Description of the task —
Repeat the full listing, word for word.

■ ■ ■ ■ ■ ■ ■

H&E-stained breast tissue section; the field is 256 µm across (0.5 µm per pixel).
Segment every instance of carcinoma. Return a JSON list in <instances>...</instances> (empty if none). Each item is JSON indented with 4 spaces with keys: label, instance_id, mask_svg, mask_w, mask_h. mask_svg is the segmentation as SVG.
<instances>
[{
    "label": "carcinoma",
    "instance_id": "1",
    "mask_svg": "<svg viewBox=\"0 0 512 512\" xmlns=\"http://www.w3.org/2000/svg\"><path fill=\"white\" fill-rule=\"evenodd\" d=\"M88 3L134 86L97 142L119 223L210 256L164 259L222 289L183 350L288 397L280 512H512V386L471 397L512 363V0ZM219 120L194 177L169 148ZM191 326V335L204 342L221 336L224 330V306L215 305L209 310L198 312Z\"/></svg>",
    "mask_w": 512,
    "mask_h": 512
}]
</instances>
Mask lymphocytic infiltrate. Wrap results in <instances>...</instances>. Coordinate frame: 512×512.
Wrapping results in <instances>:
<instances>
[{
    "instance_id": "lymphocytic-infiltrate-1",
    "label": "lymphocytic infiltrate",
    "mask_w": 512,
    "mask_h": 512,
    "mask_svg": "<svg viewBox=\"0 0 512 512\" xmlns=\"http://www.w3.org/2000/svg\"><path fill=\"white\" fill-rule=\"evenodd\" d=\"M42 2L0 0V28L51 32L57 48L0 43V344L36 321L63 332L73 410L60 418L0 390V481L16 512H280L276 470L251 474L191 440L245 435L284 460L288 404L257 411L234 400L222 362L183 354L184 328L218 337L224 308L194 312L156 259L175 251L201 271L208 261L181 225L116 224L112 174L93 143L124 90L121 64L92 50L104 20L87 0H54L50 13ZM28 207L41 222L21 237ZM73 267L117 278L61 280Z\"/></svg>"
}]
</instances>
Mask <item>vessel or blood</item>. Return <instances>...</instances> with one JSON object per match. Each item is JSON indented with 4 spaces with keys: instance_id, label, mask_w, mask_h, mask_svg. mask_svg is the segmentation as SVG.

■ ■ ■ ■ ■ ■ ■

Exercise solution —
H&E-stained breast tissue section; the field is 256 µm across (0.5 µm per pixel).
Segment every instance of carcinoma. Return a JSON list in <instances>...</instances> (empty if none). Each item is JSON indented with 4 spaces with keys: label, instance_id, mask_svg, mask_w, mask_h. mask_svg is the segmentation as SVG.
<instances>
[{
    "label": "carcinoma",
    "instance_id": "1",
    "mask_svg": "<svg viewBox=\"0 0 512 512\" xmlns=\"http://www.w3.org/2000/svg\"><path fill=\"white\" fill-rule=\"evenodd\" d=\"M88 3L134 86L97 142L119 223L210 256L164 259L222 289L183 350L288 397L280 512H512V386L471 397L512 363V0ZM219 120L194 177L169 148ZM191 326V335L204 342L221 336L224 330V306L215 305L209 310L198 312Z\"/></svg>",
    "mask_w": 512,
    "mask_h": 512
}]
</instances>
Mask lymphocytic infiltrate. Wrap results in <instances>...</instances>. Coordinate frame: 512×512.
Wrapping results in <instances>:
<instances>
[{
    "instance_id": "lymphocytic-infiltrate-1",
    "label": "lymphocytic infiltrate",
    "mask_w": 512,
    "mask_h": 512,
    "mask_svg": "<svg viewBox=\"0 0 512 512\" xmlns=\"http://www.w3.org/2000/svg\"><path fill=\"white\" fill-rule=\"evenodd\" d=\"M42 2L0 0V28L51 32L57 48L0 43V344L36 321L63 332L73 410L60 418L0 390V481L16 512H280L276 470L251 474L191 440L245 435L284 460L288 404L257 411L234 400L222 362L183 354L184 328L218 337L224 308L194 312L156 259L175 251L201 271L208 261L181 225L116 224L112 174L93 143L124 90L121 64L92 50L104 20L87 0H54L50 13ZM28 207L41 222L21 237ZM73 267L117 278L61 280Z\"/></svg>"
}]
</instances>
Mask <item>vessel or blood</item>. Return <instances>...</instances> with one JSON object per match. Each item is JSON indented with 4 spaces with keys: instance_id, label, mask_w, mask_h, mask_svg. mask_svg is the segmentation as SVG.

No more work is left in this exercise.